◆ SOURCE RECORDS ◆
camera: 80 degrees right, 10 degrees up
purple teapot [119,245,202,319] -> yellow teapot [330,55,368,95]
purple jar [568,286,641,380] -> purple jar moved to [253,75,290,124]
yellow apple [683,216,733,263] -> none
* * *
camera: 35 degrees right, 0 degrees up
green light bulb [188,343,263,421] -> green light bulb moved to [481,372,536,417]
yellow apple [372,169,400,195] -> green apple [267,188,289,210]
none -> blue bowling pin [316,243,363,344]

◆ WHAT THIS TASK INVOLVES ◆
Retype word for word everything in the listing above from the line that holds "camera: 80 degrees right, 10 degrees up" down to the line that holds "yellow apple [683,216,733,263] -> none". Keep both end lines and leave out the rest.

◆ RESPONSE FOR THIS EXERCISE ◆
camera: 80 degrees right, 10 degrees up
purple teapot [119,245,202,319] -> yellow teapot [330,55,368,95]
purple jar [568,286,641,380] -> purple jar moved to [253,75,290,124]
yellow apple [683,216,733,263] -> none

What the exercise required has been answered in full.